TASK STATEMENT - Your task is to repeat exactly the lines below between the line holding "V1: 6V (plus" and the line holding "R6: 100k (GND, VMID) -> 1k (GND, VMID)", inclusive, and only those.

Records contained in a dataset
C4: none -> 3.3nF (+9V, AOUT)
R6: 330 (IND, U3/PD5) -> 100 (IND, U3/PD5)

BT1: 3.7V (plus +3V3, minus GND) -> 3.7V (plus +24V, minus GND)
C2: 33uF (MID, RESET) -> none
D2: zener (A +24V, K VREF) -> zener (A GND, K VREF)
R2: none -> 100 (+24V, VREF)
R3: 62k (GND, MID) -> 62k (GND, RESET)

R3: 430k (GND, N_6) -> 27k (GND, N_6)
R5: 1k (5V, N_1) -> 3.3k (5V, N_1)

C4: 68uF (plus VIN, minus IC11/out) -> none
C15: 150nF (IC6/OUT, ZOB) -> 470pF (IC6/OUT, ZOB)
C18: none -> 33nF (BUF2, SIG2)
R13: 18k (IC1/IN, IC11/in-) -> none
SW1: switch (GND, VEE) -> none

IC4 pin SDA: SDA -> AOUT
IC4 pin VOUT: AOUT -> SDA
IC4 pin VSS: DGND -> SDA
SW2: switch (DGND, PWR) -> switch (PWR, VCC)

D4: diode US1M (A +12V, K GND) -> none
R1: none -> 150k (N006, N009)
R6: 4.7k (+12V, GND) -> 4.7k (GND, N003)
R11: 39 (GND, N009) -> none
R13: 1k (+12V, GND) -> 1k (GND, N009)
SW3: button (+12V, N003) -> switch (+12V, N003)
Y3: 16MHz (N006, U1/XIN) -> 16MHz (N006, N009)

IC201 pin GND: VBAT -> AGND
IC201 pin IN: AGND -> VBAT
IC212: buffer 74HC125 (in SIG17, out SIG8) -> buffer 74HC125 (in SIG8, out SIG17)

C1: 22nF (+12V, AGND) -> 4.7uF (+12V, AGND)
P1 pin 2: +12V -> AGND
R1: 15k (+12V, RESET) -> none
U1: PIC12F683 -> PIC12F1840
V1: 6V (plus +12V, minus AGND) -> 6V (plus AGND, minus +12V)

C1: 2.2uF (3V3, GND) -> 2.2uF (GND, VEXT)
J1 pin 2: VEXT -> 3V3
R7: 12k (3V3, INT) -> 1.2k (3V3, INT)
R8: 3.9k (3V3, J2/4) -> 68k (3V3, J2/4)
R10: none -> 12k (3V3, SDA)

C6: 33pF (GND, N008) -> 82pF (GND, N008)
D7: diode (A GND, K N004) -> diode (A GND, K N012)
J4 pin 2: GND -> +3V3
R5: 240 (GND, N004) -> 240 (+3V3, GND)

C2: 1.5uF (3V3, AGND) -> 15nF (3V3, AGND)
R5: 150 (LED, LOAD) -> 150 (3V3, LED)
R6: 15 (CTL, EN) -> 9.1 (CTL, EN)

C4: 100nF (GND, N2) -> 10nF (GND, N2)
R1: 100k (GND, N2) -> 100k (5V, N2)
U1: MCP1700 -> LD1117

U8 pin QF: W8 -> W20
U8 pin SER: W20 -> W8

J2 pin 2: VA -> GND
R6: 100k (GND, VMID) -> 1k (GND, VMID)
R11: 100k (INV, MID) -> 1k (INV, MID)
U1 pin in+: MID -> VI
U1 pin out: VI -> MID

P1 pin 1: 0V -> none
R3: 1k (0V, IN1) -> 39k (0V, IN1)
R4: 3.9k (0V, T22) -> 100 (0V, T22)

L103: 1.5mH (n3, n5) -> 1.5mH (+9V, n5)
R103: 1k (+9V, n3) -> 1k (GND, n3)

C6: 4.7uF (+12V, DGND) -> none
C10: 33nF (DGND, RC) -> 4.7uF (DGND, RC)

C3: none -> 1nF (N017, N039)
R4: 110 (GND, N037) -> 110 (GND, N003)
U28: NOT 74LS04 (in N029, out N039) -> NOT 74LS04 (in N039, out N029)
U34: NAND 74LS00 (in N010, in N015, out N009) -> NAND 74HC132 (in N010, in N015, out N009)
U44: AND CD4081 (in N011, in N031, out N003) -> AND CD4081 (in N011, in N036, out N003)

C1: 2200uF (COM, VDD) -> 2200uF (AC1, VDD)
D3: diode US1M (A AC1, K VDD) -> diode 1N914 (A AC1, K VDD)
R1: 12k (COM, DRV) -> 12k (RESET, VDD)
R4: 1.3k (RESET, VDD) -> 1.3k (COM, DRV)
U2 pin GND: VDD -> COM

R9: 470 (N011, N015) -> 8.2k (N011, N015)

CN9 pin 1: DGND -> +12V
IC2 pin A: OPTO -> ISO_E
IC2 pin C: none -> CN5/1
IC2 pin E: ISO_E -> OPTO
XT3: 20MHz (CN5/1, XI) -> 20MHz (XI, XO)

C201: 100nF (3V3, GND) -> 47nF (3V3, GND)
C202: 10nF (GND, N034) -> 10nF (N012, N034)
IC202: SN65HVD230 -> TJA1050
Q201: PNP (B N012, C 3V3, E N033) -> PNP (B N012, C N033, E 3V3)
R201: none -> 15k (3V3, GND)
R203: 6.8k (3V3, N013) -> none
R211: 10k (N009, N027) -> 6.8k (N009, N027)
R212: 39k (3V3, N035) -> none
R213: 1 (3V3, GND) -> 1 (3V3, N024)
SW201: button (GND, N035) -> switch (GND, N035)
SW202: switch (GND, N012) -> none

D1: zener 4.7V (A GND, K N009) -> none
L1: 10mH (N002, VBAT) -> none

WRITTEN ANSWER -
V1: 6V (plus +12V, minus AGND) -> 6V (plus AGND, minus +12V)

C1: 2.2uF (3V3, GND) -> 2.2uF (GND, VEXT)
J1 pin 2: VEXT -> 3V3
R7: 12k (3V3, INT) -> 1.2k (3V3, INT)
R8: 3.9k (3V3, J2/4) -> 68k (3V3, J2/4)
R10: none -> 12k (3V3, SDA)

C6: 33pF (GND, N008) -> 82pF (GND, N008)
D7: diode (A GND, K N004) -> diode (A GND, K N012)
J4 pin 2: GND -> +3V3
R5: 240 (GND, N004) -> 240 (+3V3, GND)

C2: 1.5uF (3V3, AGND) -> 15nF (3V3, AGND)
R5: 150 (LED, LOAD) -> 150 (3V3, LED)
R6: 15 (CTL, EN) -> 9.1 (CTL, EN)

C4: 100nF (GND, N2) -> 10nF (GND, N2)
R1: 100k (GND, N2) -> 100k (5V, N2)
U1: MCP1700 -> LD1117

U8 pin QF: W8 -> W20
U8 pin SER: W20 -> W8

J2 pin 2: VA -> GND
R6: 100k (GND, VMID) -> 1k (GND, VMID)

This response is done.